**TASK DETAILS**:
Below are the entries. Transcribe exactly the lines from the one with "RFID3 pin SS: D9 -> D4" through the one with "TOF pin XSHUT: RX -> TX", ends included, and leave out all others.

**TASK DATA**:
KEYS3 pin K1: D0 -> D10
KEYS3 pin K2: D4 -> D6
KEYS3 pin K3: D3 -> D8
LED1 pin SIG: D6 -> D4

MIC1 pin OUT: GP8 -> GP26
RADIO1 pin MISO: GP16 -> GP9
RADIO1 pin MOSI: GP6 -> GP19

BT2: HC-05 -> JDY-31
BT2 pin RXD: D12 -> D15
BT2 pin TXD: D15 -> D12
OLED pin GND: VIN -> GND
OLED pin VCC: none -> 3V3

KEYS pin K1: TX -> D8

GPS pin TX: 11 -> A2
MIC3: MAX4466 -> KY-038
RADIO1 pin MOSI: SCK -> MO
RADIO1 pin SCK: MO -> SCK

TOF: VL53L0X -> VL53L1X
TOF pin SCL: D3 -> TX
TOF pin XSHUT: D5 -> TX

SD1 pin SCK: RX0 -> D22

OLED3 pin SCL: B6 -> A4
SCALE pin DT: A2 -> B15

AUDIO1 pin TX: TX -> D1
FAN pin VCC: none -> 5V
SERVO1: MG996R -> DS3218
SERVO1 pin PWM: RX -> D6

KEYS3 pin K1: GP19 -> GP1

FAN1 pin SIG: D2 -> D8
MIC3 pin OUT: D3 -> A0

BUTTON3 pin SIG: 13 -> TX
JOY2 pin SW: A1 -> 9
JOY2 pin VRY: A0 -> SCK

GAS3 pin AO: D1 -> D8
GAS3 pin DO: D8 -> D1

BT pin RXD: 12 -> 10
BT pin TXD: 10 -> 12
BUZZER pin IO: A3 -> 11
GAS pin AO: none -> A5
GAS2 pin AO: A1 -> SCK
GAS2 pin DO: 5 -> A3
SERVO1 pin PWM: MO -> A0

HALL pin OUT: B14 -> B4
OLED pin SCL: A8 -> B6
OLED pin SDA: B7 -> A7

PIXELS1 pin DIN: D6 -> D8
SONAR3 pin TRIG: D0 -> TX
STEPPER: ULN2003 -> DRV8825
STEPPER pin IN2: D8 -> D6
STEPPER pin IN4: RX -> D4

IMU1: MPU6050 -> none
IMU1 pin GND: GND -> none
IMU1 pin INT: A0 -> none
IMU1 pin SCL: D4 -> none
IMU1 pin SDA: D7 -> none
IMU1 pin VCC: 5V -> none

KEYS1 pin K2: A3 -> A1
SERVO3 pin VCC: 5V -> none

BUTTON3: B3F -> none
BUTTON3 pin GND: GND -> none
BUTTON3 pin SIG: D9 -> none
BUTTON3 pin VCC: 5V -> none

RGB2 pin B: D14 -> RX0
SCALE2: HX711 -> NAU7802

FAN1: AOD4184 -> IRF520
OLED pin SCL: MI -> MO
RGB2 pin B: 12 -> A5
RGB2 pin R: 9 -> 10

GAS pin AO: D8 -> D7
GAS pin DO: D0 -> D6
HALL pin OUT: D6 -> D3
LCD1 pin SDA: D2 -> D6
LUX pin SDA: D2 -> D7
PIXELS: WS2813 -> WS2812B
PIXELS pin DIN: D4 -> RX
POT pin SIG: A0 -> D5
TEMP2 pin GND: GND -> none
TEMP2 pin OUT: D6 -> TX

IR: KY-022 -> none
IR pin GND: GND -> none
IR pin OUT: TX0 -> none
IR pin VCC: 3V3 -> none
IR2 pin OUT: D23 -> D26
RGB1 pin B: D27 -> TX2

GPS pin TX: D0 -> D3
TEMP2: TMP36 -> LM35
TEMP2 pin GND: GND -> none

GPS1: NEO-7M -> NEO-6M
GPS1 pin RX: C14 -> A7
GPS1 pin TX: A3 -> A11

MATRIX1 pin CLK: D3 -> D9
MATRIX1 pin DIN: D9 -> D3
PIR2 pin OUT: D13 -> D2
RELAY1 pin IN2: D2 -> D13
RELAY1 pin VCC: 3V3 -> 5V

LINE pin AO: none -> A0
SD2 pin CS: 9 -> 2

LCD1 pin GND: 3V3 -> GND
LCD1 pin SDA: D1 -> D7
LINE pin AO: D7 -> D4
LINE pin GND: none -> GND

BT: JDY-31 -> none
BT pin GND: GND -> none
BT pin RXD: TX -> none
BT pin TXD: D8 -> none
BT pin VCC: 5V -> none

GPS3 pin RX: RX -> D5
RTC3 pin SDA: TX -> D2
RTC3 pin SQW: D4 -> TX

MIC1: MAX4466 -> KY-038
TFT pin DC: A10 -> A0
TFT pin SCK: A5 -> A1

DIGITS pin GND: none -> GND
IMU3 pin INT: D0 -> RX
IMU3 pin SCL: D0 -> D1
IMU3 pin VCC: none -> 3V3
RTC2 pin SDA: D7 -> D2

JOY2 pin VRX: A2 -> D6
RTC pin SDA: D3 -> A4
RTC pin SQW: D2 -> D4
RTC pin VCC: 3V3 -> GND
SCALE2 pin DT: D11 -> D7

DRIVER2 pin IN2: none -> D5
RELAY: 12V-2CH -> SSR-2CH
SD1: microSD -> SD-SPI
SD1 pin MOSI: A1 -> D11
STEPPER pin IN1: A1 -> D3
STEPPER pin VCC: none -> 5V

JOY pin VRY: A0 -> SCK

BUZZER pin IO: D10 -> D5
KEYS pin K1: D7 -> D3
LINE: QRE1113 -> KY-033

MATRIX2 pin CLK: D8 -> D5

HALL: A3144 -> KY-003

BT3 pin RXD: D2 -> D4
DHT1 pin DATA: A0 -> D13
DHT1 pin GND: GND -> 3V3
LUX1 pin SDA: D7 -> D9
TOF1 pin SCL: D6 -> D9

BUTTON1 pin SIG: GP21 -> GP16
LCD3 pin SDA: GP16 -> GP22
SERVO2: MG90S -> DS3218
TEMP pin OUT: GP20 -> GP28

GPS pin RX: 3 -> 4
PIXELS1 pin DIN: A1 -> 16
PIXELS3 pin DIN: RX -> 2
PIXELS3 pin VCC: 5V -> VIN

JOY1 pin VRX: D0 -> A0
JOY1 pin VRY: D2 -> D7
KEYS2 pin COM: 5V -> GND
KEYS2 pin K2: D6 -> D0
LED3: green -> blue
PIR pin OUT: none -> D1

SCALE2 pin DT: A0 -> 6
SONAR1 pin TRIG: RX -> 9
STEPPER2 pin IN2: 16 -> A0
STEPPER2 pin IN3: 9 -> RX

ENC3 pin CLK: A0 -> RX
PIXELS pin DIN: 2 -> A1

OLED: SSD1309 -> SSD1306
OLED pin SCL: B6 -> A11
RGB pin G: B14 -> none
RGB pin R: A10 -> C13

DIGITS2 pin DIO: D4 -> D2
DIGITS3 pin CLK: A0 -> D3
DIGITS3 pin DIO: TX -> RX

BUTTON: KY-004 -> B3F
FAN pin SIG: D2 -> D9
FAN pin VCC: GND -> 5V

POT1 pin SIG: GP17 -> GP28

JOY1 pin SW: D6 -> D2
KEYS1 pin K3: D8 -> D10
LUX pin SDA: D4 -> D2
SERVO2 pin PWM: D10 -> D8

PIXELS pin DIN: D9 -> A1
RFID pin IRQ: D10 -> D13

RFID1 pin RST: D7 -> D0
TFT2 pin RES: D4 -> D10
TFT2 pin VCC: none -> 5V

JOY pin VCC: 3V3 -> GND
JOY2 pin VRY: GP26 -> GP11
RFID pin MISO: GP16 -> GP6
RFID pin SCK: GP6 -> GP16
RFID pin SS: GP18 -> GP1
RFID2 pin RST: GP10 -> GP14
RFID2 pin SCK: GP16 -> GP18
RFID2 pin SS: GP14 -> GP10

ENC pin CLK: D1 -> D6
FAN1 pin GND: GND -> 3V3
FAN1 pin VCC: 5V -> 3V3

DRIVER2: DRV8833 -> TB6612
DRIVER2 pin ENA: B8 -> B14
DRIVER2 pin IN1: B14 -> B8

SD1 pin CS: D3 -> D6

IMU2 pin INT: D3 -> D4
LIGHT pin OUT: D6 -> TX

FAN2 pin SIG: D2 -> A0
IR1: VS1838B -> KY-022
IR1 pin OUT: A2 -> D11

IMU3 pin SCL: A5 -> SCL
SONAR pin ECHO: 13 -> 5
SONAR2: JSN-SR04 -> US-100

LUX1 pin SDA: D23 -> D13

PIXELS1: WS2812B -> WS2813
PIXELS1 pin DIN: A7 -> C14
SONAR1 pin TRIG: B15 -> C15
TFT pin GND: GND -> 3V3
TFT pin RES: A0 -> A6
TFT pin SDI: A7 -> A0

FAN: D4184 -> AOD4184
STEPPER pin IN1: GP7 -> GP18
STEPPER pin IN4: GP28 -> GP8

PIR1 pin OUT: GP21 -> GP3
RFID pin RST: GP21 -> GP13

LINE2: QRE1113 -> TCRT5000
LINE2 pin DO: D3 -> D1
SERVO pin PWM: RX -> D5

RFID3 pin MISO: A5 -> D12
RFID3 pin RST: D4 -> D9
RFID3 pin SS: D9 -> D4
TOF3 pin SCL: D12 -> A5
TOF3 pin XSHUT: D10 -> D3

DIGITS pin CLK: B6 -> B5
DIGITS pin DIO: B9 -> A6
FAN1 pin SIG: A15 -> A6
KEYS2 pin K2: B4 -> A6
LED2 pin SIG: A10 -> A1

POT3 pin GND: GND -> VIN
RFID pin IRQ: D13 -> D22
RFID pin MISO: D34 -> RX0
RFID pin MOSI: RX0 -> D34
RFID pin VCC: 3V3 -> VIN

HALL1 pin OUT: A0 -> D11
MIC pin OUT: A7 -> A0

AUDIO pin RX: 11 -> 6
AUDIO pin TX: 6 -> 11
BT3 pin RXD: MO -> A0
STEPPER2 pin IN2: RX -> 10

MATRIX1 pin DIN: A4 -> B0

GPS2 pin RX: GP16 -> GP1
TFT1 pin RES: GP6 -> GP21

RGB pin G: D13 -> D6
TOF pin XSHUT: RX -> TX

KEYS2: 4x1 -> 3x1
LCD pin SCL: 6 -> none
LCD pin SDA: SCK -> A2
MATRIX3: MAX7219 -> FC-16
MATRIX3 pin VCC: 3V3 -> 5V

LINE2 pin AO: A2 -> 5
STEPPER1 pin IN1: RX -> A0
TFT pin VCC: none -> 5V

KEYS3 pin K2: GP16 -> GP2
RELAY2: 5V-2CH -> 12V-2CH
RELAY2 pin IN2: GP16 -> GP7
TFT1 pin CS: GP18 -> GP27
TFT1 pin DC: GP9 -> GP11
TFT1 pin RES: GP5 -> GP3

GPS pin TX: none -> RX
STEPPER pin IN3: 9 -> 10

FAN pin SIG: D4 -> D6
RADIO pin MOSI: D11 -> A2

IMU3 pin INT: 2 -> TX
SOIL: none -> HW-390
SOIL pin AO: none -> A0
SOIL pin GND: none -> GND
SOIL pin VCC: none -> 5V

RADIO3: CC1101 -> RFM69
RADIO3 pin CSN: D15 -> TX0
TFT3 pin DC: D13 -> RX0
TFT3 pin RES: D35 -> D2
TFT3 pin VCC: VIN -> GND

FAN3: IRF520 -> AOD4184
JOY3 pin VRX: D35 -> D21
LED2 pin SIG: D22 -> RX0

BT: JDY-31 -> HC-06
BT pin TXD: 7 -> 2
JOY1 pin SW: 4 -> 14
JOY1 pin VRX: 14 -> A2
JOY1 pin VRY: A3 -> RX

**PROBLEM SOLUTION**:
RFID3 pin SS: D9 -> D4
TOF3 pin SCL: D12 -> A5
TOF3 pin XSHUT: D10 -> D3

DIGITS pin CLK: B6 -> B5
DIGITS pin DIO: B9 -> A6
FAN1 pin SIG: A15 -> A6
KEYS2 pin K2: B4 -> A6
LED2 pin SIG: A10 -> A1

POT3 pin GND: GND -> VIN
RFID pin IRQ: D13 -> D22
RFID pin MISO: D34 -> RX0
RFID pin MOSI: RX0 -> D34
RFID pin VCC: 3V3 -> VIN

HALL1 pin OUT: A0 -> D11
MIC pin OUT: A7 -> A0

AUDIO pin RX: 11 -> 6
AUDIO pin TX: 6 -> 11
BT3 pin RXD: MO -> A0
STEPPER2 pin IN2: RX -> 10

MATRIX1 pin DIN: A4 -> B0

GPS2 pin RX: GP16 -> GP1
TFT1 pin RES: GP6 -> GP21

RGB pin G: D13 -> D6
TOF pin XSHUT: RX -> TX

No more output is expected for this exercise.